YOUR TASK
Each line below from the "purple trapezoid: (819, 820)" line through the "cyan circle: (110, 128) -> (92, 79), moved" line, those two included, must be restated word for word; the pictures must not be.

THE DATA

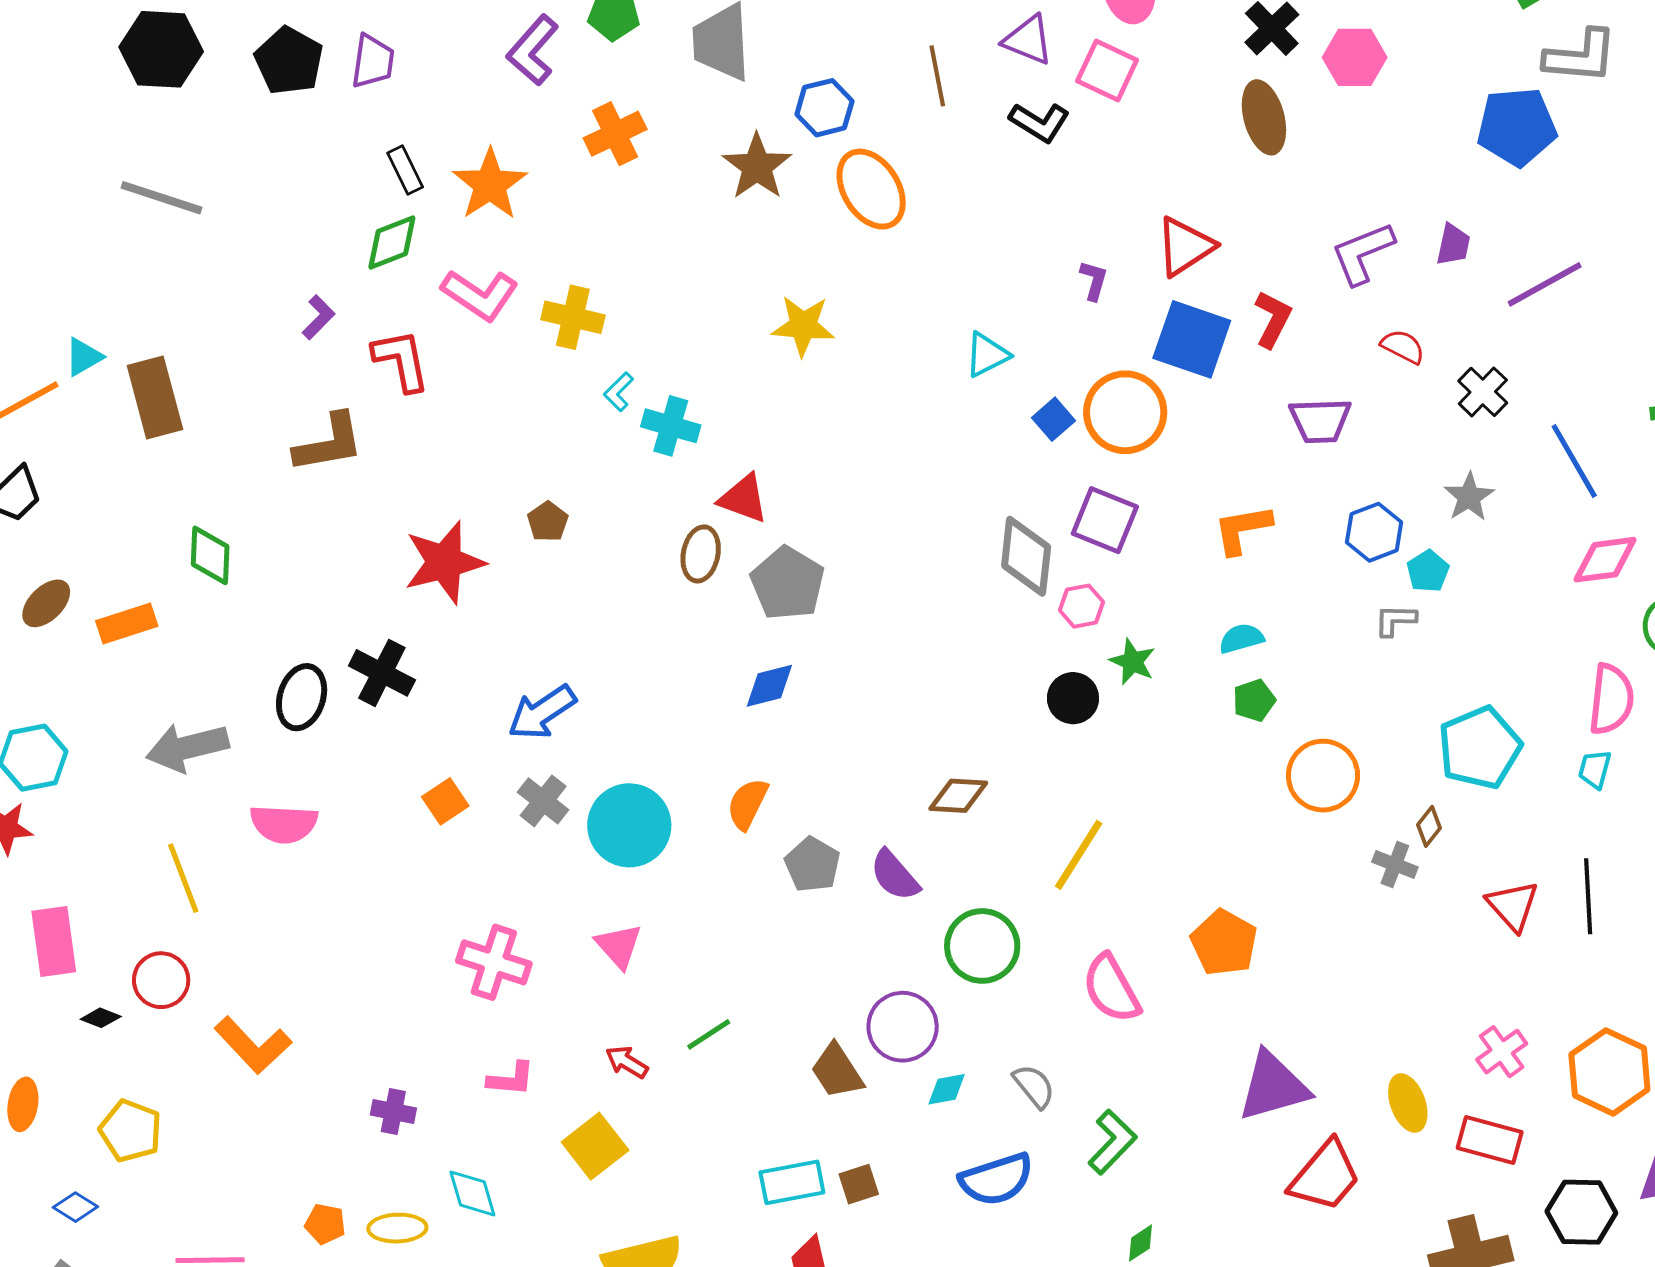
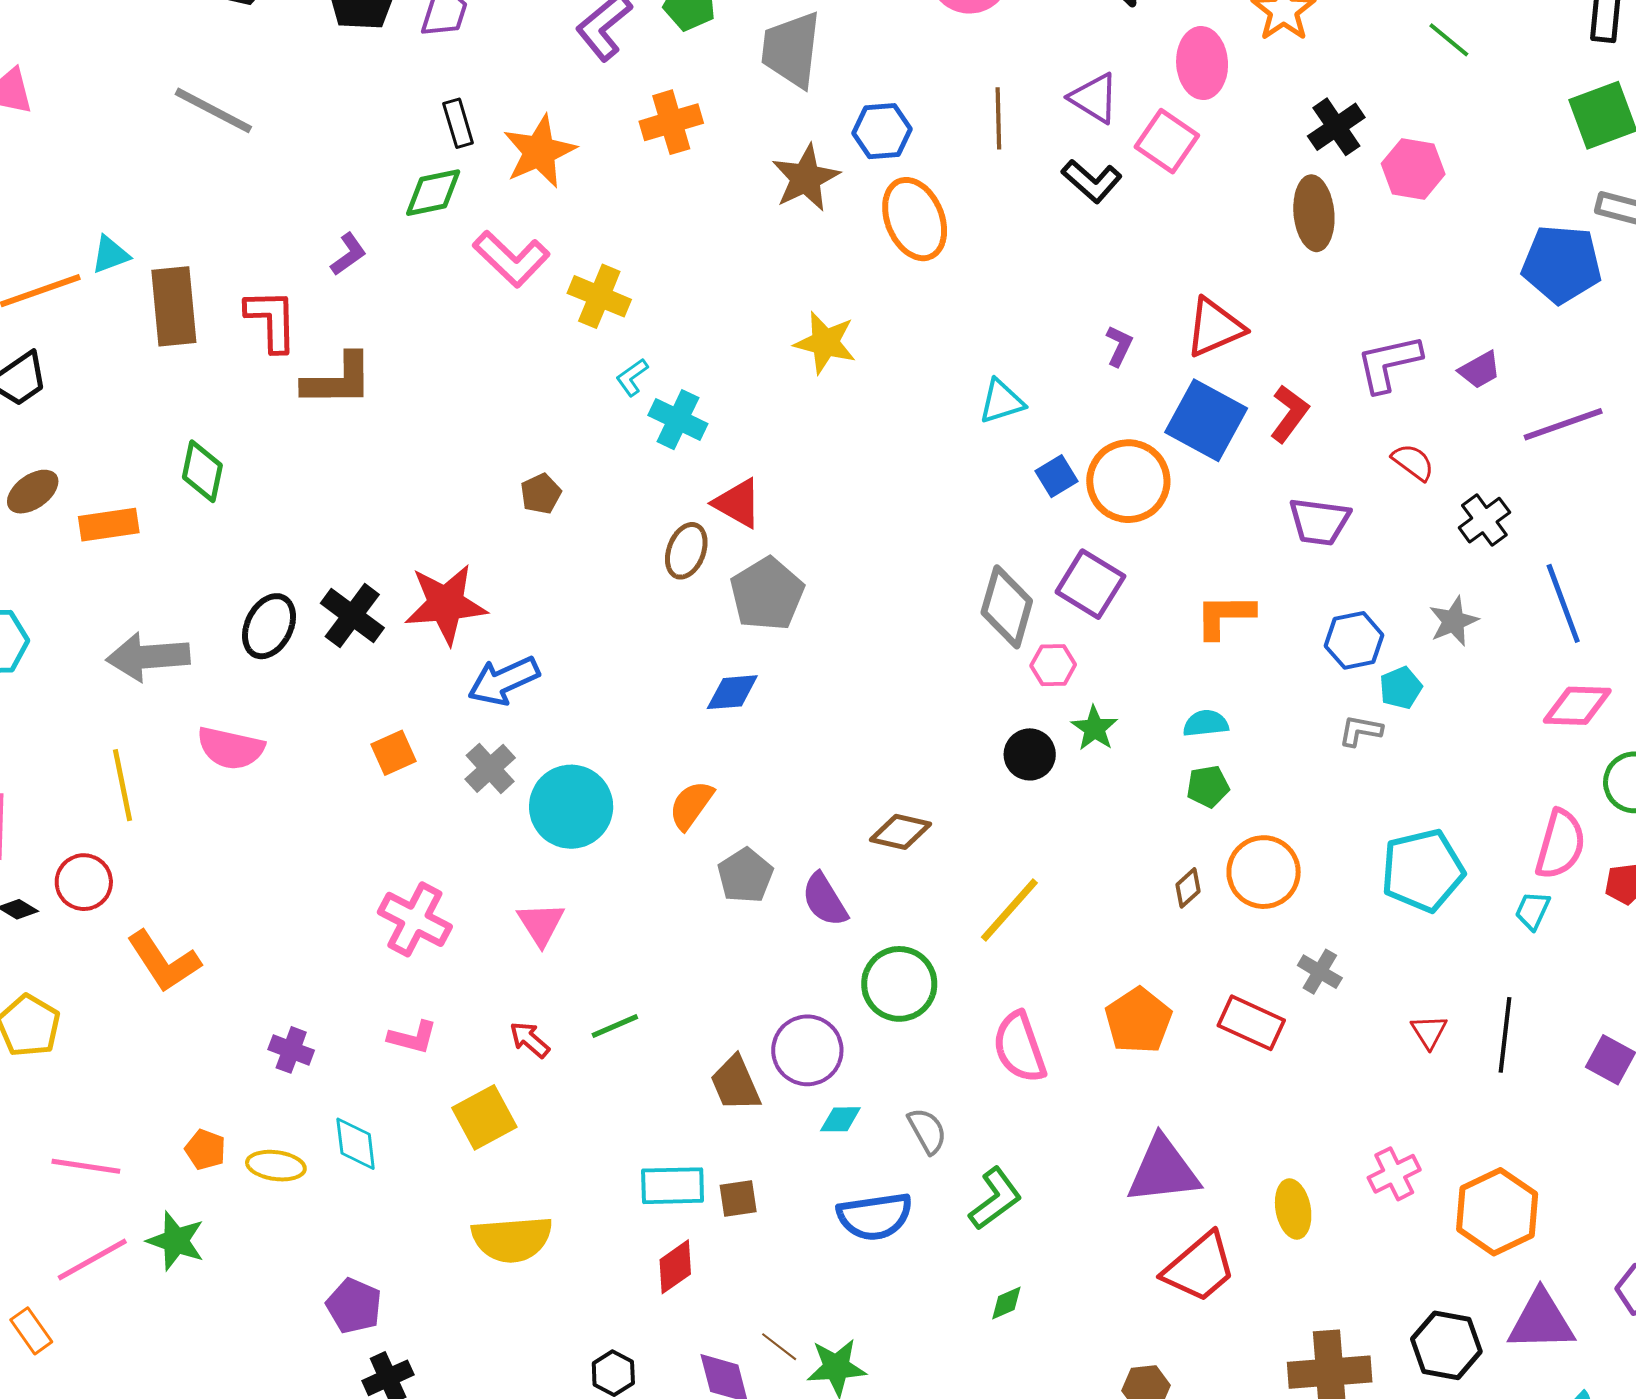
purple trapezoid: (1453, 245) -> (1480, 370), turned 39
red L-shape: (401, 360) -> (272, 320), moved
red star: (444, 562) -> (446, 604), moved
brown diamond: (1429, 826) -> (1188, 888), moved
red triangle: (1513, 906) -> (1429, 1032), size x0.7
red rectangle: (1490, 1140) -> (1251, 1023), moved

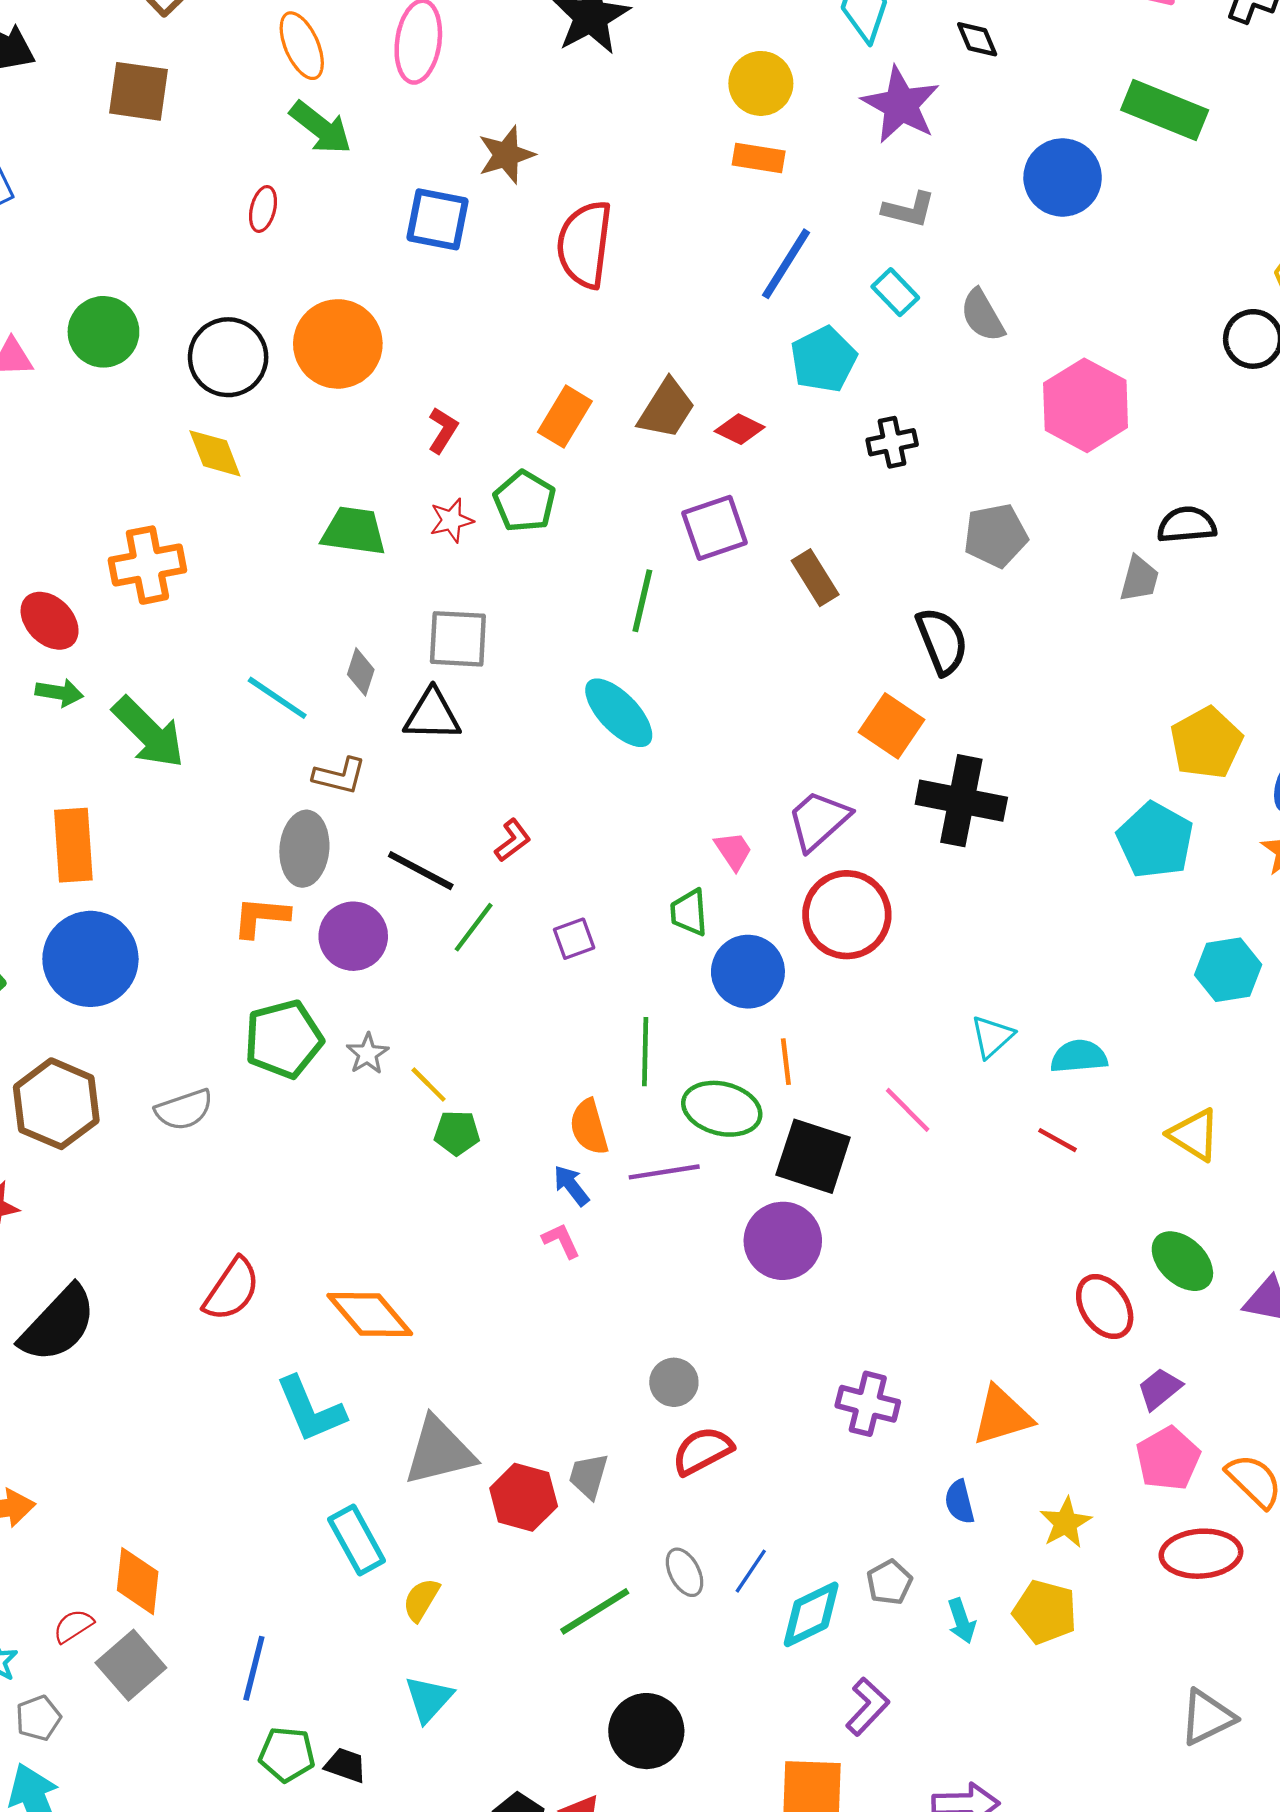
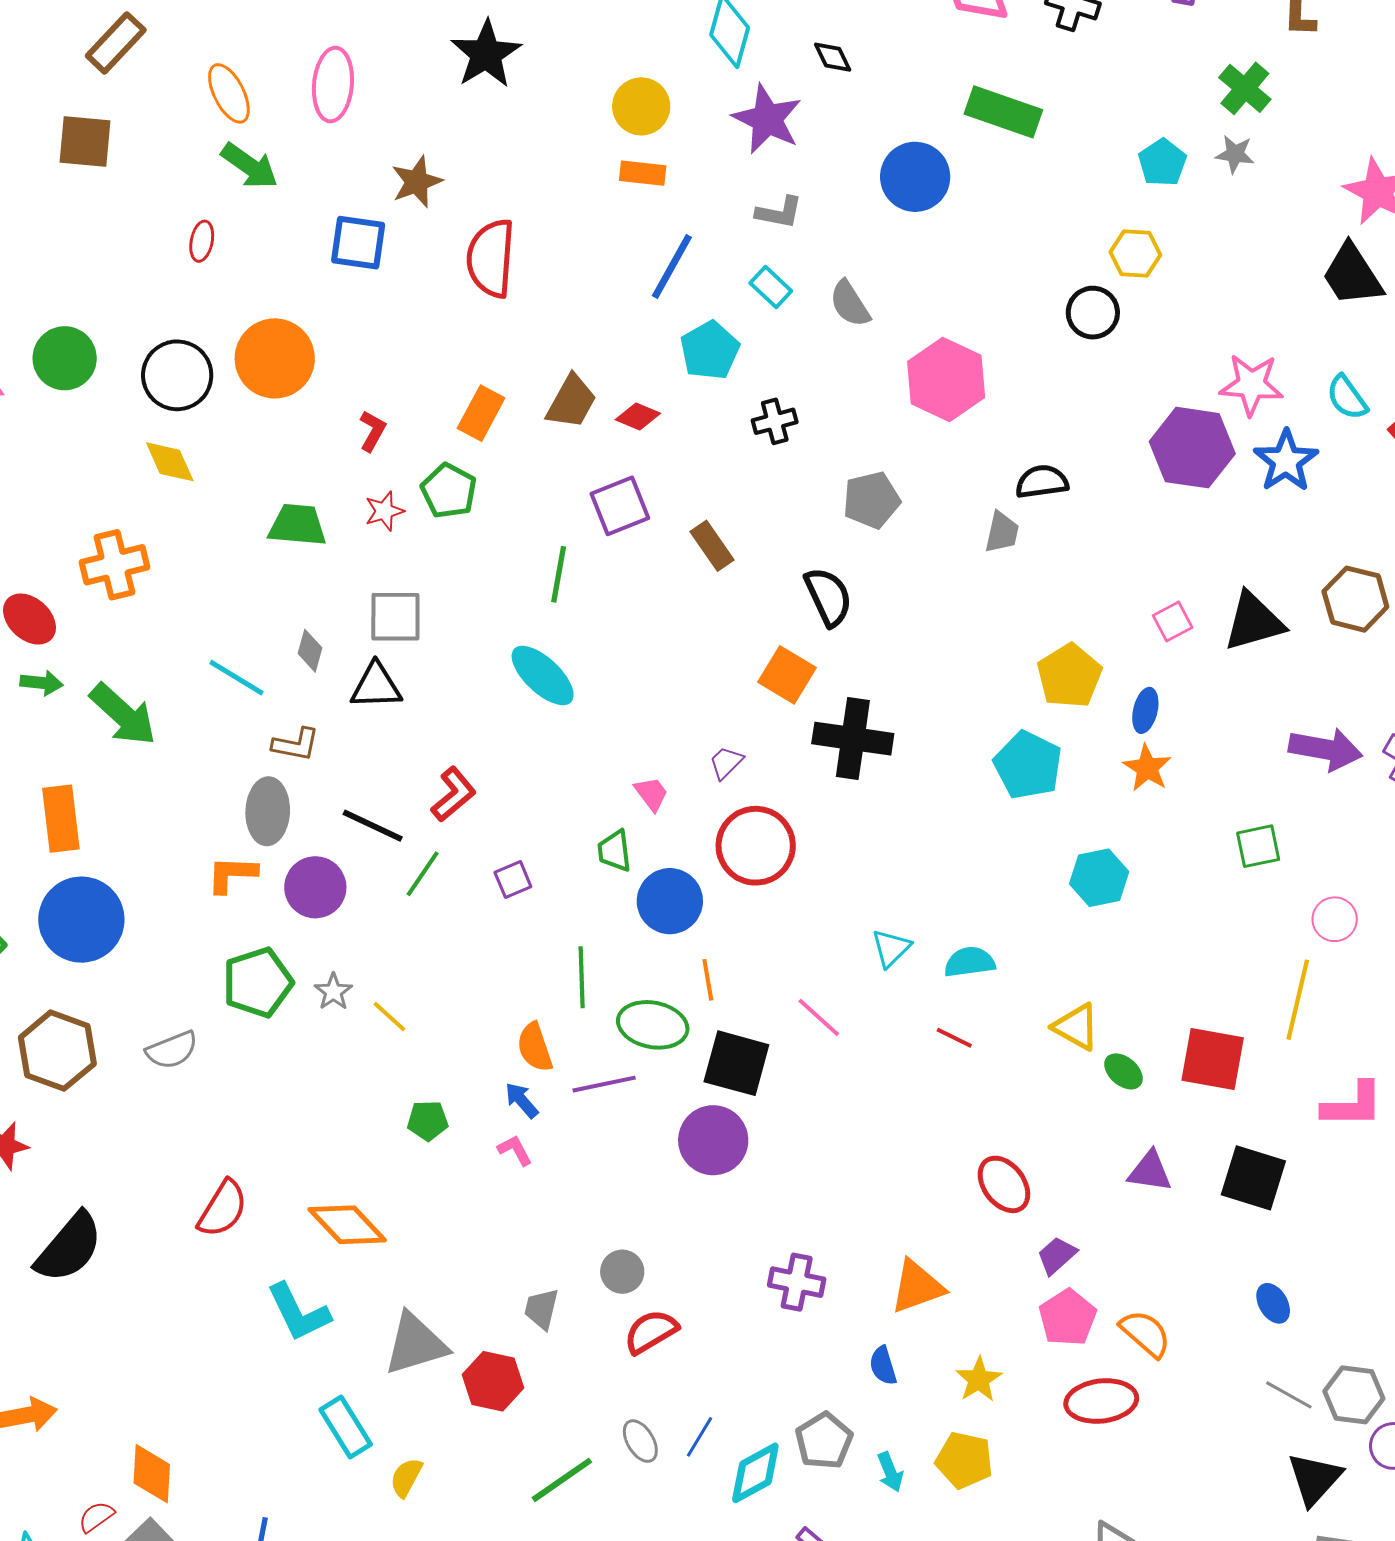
purple trapezoid: (819, 820) -> (726, 763), size x0.6
red L-shape: (513, 840) -> (454, 794), size x1.4
green pentagon: (457, 1133) -> (428, 1121), moved
green ellipse: (1182, 1261) -> (1123, 1071), moved, size x0.7
gray trapezoid: (588, 1476) -> (541, 1309), moved
gray pentagon: (889, 1582) -> (824, 1441), size x1.4

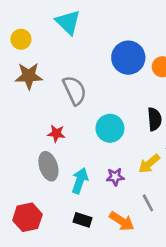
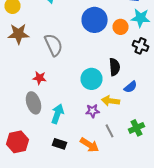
cyan circle: (110, 128) -> (92, 79), moved
yellow arrow: (149, 164) -> (110, 101), turned 48
purple star: (115, 177) -> (92, 111), moved

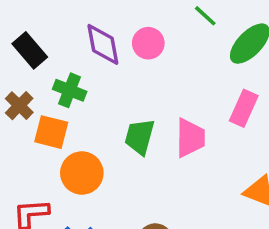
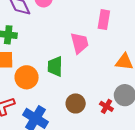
green trapezoid: (140, 137) -> (55, 66), moved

RESPONSE TO THE EXERCISE
purple trapezoid: (819, 820) -> (726, 763), size x0.6
red L-shape: (513, 840) -> (454, 794), size x1.4
green pentagon: (457, 1133) -> (428, 1121), moved
green ellipse: (1182, 1261) -> (1123, 1071), moved, size x0.7
gray trapezoid: (588, 1476) -> (541, 1309), moved
gray pentagon: (889, 1582) -> (824, 1441), size x1.4

cyan circle: (110, 128) -> (92, 79), moved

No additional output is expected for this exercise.